=== Section Start ===
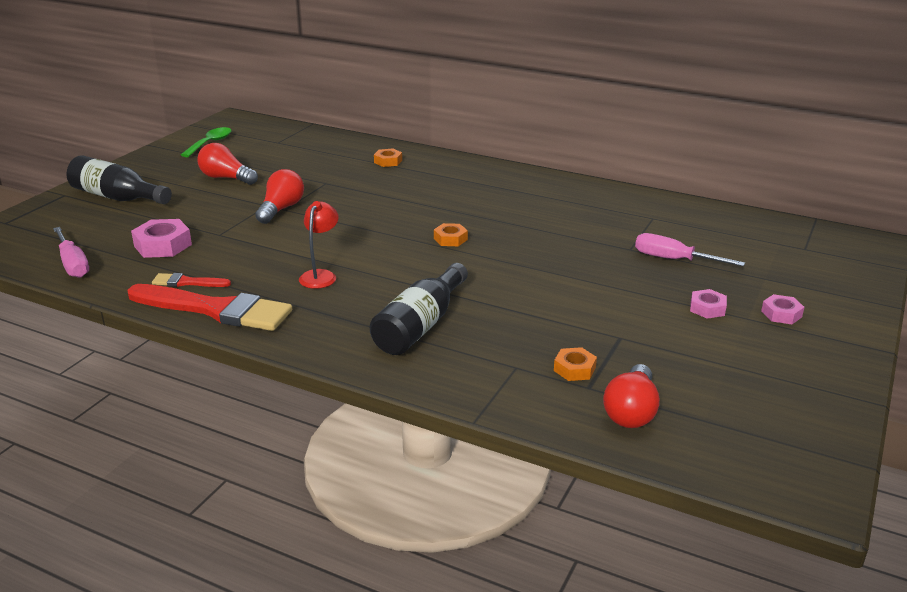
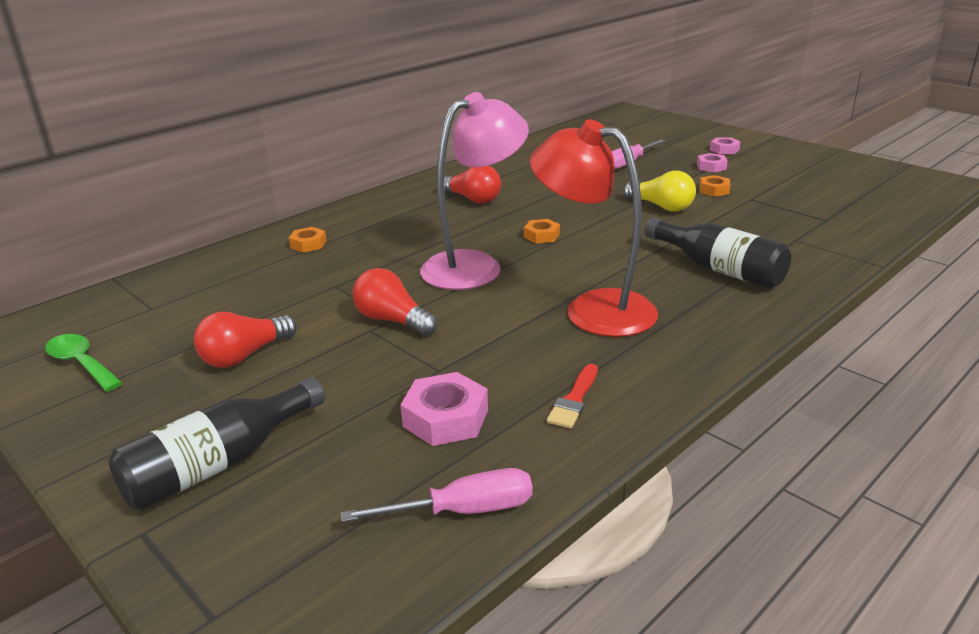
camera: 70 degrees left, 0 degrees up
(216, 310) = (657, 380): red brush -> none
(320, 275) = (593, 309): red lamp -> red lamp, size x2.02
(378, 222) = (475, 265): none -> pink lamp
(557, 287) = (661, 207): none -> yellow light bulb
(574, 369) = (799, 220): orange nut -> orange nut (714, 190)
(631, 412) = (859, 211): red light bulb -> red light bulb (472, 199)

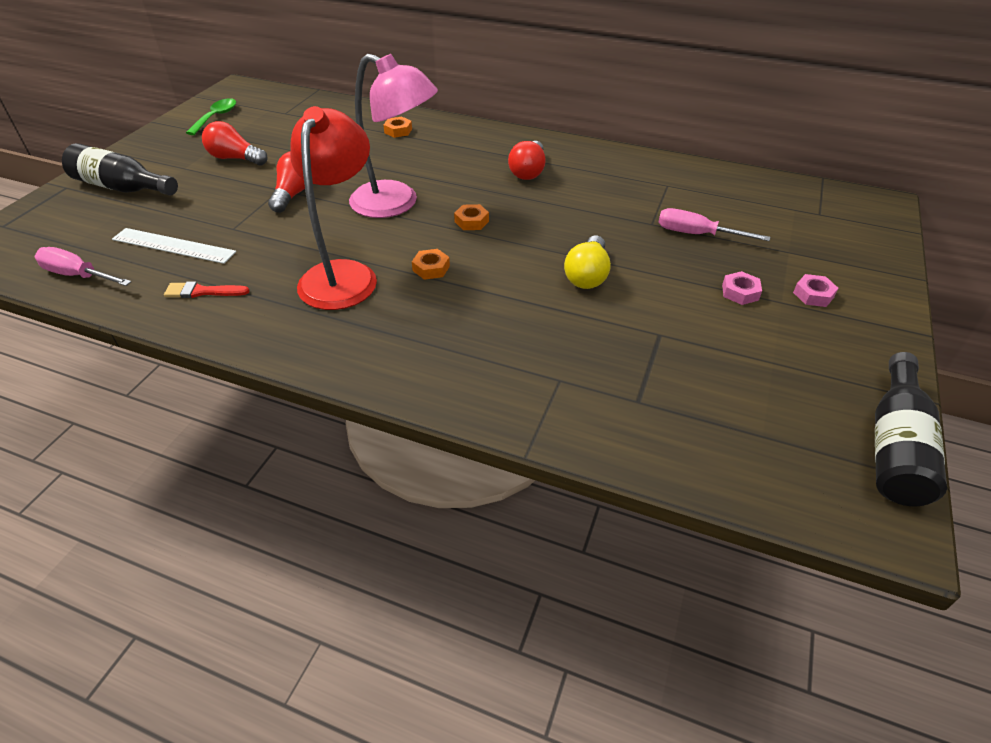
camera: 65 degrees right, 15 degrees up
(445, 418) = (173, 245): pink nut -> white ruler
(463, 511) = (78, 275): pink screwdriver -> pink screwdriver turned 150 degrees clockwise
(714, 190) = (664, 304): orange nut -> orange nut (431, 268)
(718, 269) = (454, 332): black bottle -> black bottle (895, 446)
=== Section End ===
=== Section Start ===
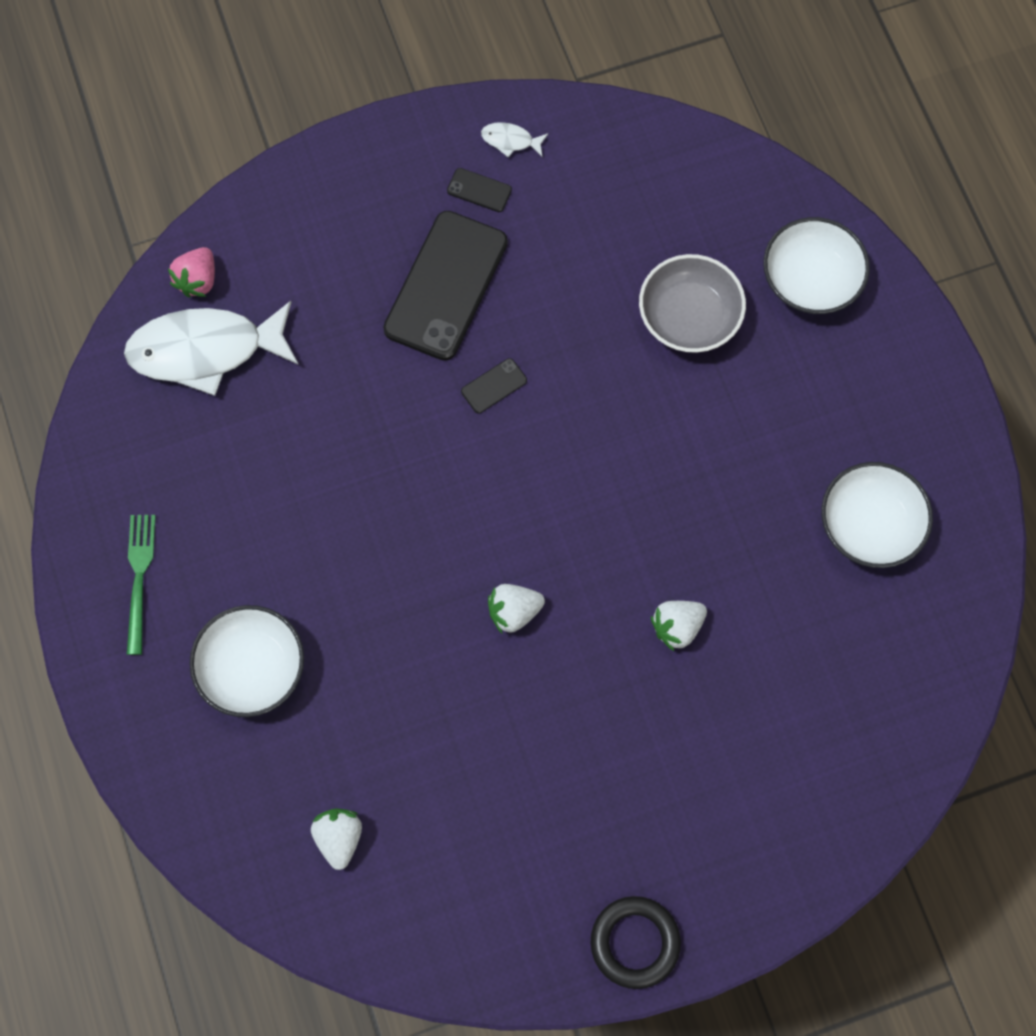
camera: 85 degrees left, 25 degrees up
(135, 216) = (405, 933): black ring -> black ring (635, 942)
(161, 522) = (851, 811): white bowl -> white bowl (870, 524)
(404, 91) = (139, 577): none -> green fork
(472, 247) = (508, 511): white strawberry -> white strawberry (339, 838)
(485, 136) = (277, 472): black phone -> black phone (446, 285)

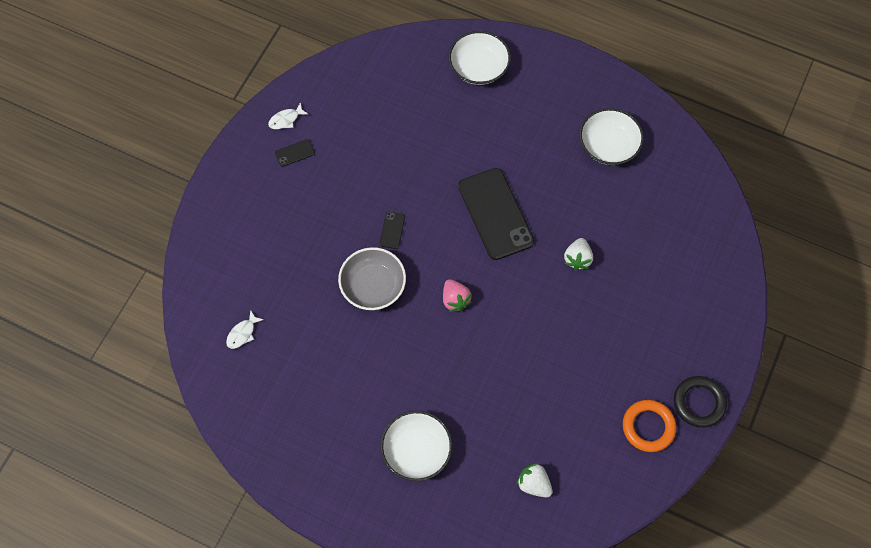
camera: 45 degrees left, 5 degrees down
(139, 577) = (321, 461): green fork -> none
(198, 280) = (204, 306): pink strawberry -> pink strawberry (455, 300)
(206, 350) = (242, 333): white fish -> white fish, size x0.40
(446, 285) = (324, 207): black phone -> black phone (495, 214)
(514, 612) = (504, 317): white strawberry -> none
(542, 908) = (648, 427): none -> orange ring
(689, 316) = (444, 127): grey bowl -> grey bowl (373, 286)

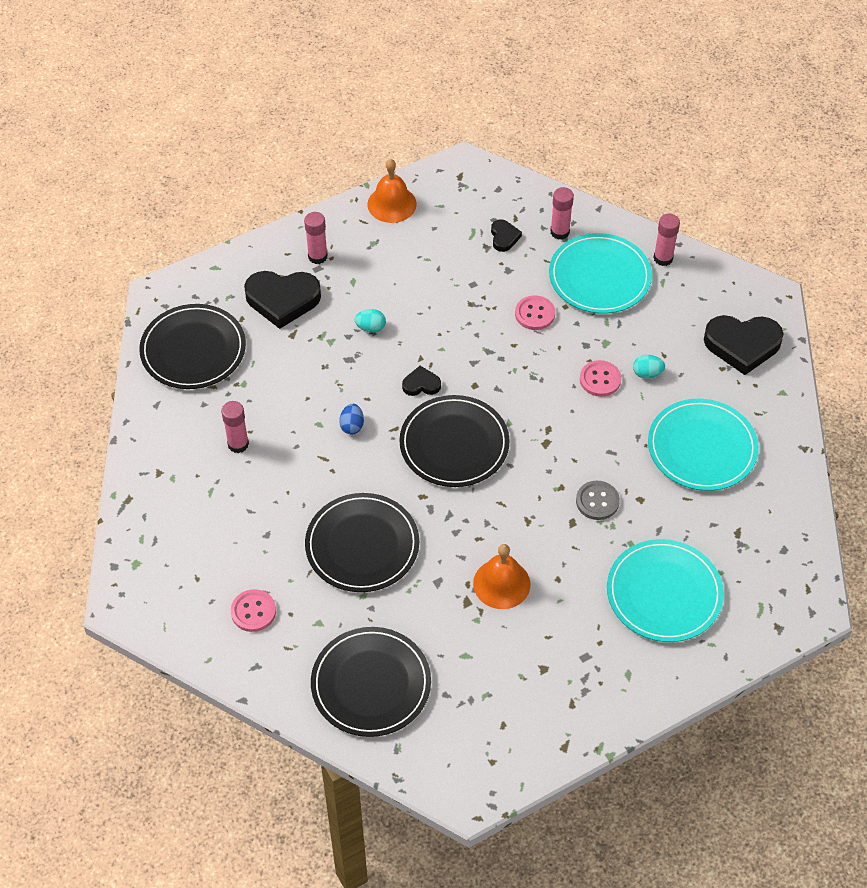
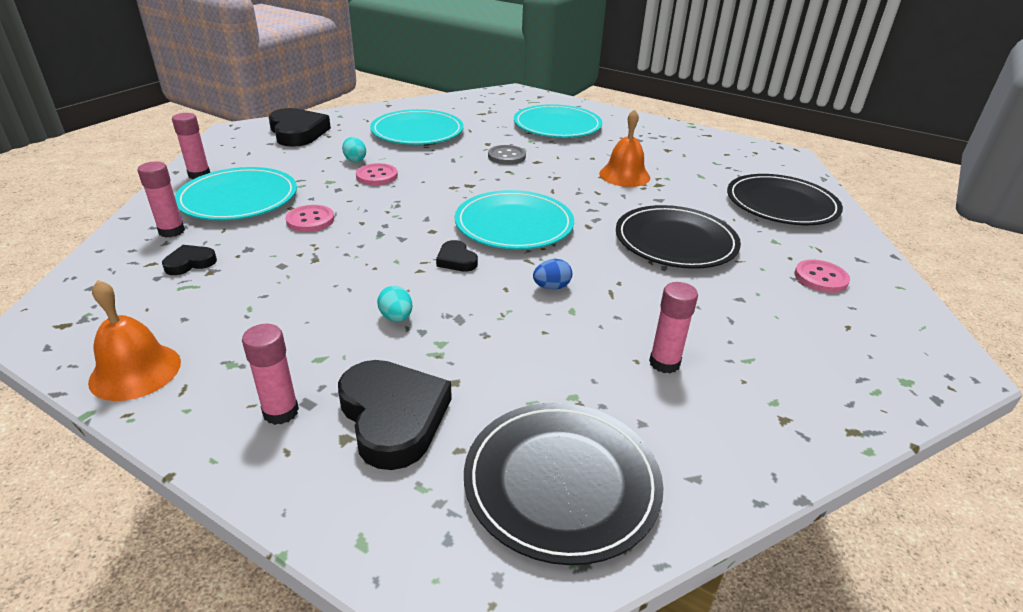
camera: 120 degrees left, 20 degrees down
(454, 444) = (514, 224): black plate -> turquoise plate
=== Section End ===
TASK DETAILS — In the records above, find the line with "(574, 369) = (799, 220): orange" and the line with "(718, 269) = (454, 332): black", then restate word for word only those two lines and all lines between, omitting pictures.

ANSWER TO THIS EXERCISE —
(574, 369) = (799, 220): orange nut -> orange nut (714, 190)
(631, 412) = (859, 211): red light bulb -> red light bulb (472, 199)

camera: 65 degrees right, 15 degrees up
(445, 418) = (173, 245): pink nut -> white ruler
(463, 511) = (78, 275): pink screwdriver -> pink screwdriver turned 150 degrees clockwise
(714, 190) = (664, 304): orange nut -> orange nut (431, 268)
(718, 269) = (454, 332): black bottle -> black bottle (895, 446)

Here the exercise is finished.